*ASSIGNMENT*. The answer is to contain only the line containing "brown brick E4" and the lines after it through the last one, each reproduced exactly as it appears below.

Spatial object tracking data
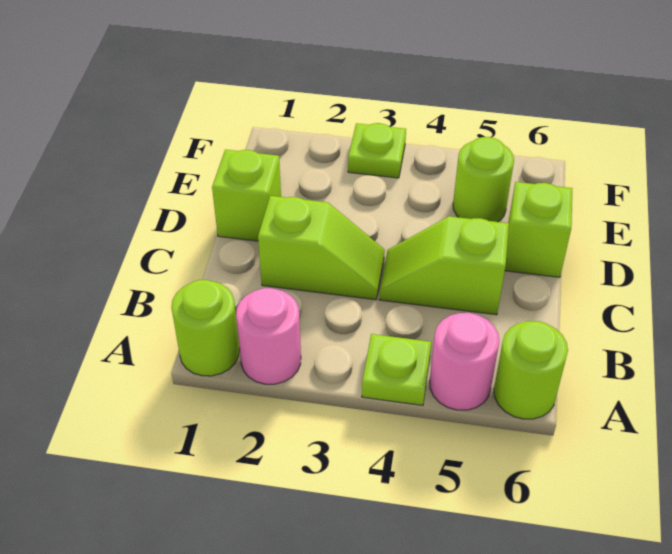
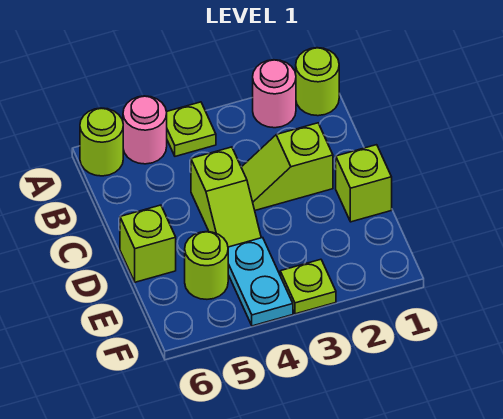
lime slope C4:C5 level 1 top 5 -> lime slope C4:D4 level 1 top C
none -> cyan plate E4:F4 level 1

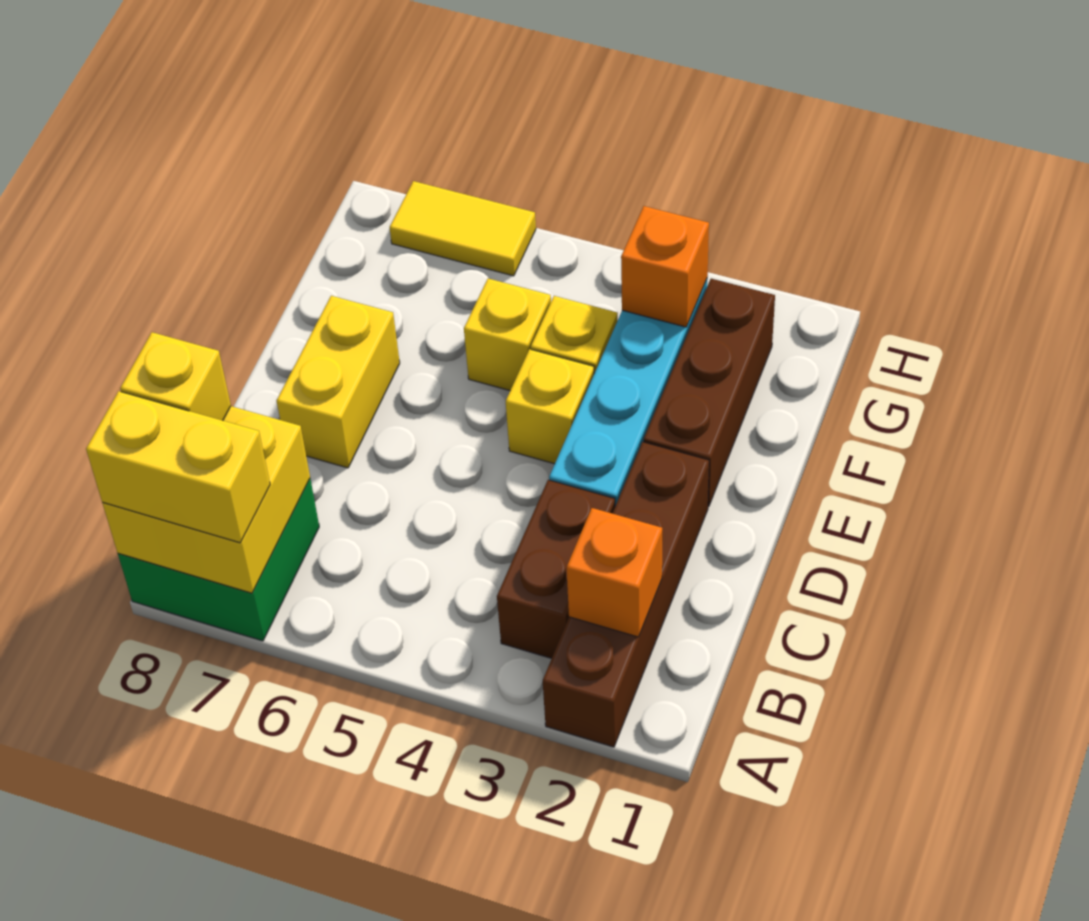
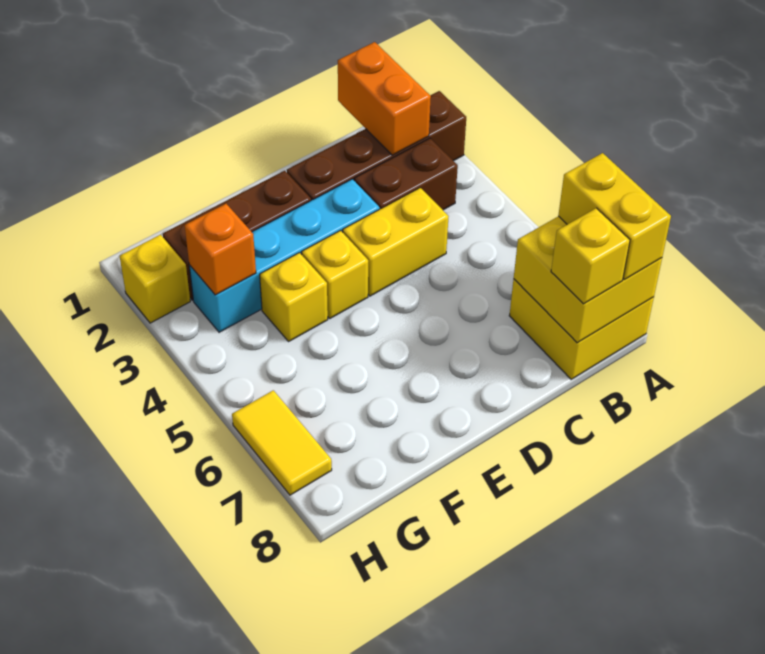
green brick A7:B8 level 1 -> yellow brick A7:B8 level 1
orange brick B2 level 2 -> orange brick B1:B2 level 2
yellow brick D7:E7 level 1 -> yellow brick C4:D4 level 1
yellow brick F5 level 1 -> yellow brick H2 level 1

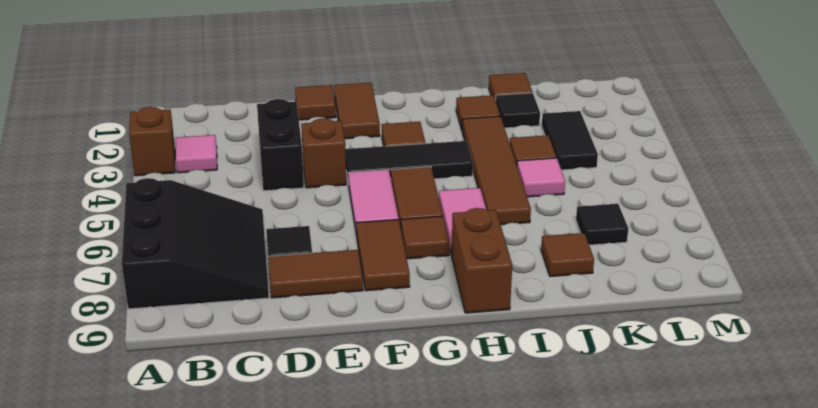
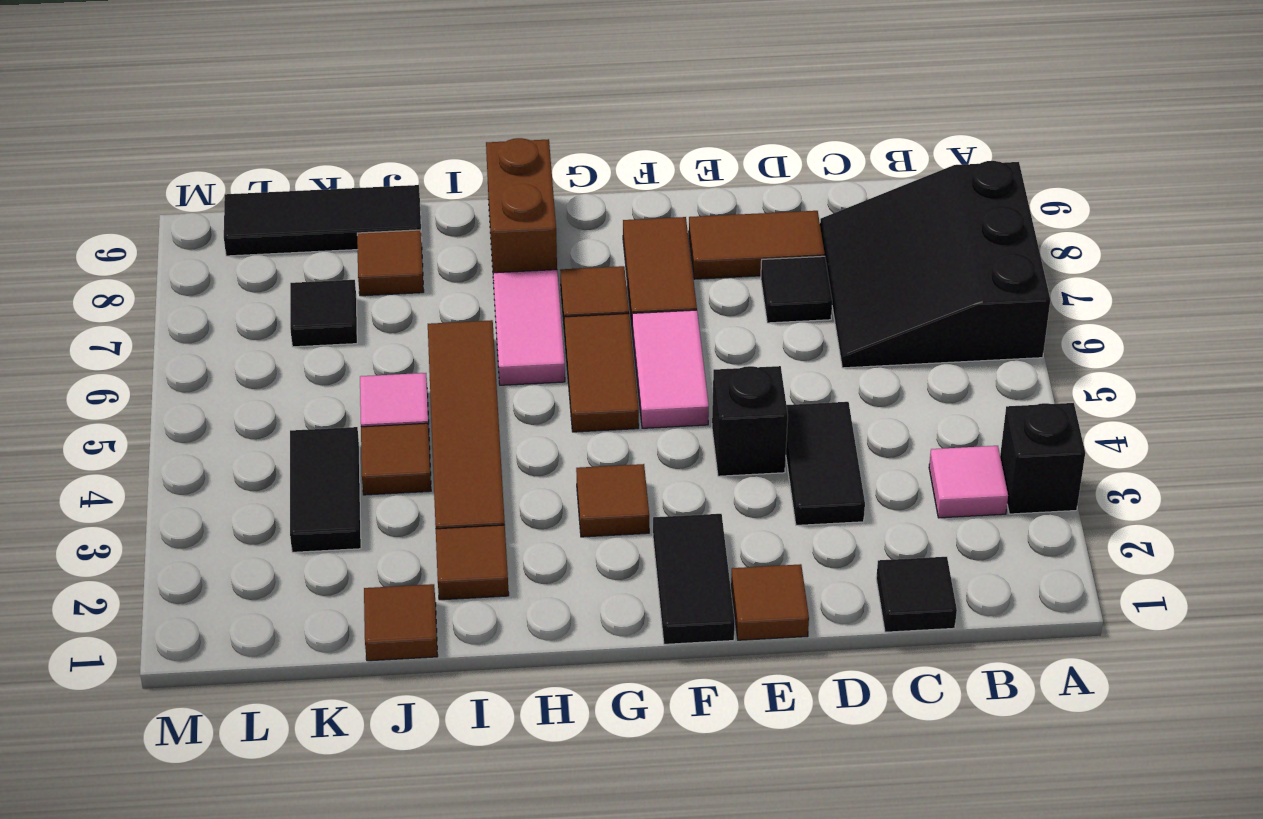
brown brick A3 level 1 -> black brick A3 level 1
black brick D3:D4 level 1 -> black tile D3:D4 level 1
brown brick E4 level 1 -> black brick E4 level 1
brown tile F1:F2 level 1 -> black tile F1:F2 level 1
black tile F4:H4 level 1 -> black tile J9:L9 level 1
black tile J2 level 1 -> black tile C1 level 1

*SOLVED EXERCISE*.
brown brick E4 level 1 -> black brick E4 level 1
brown tile F1:F2 level 1 -> black tile F1:F2 level 1
black tile F4:H4 level 1 -> black tile J9:L9 level 1
black tile J2 level 1 -> black tile C1 level 1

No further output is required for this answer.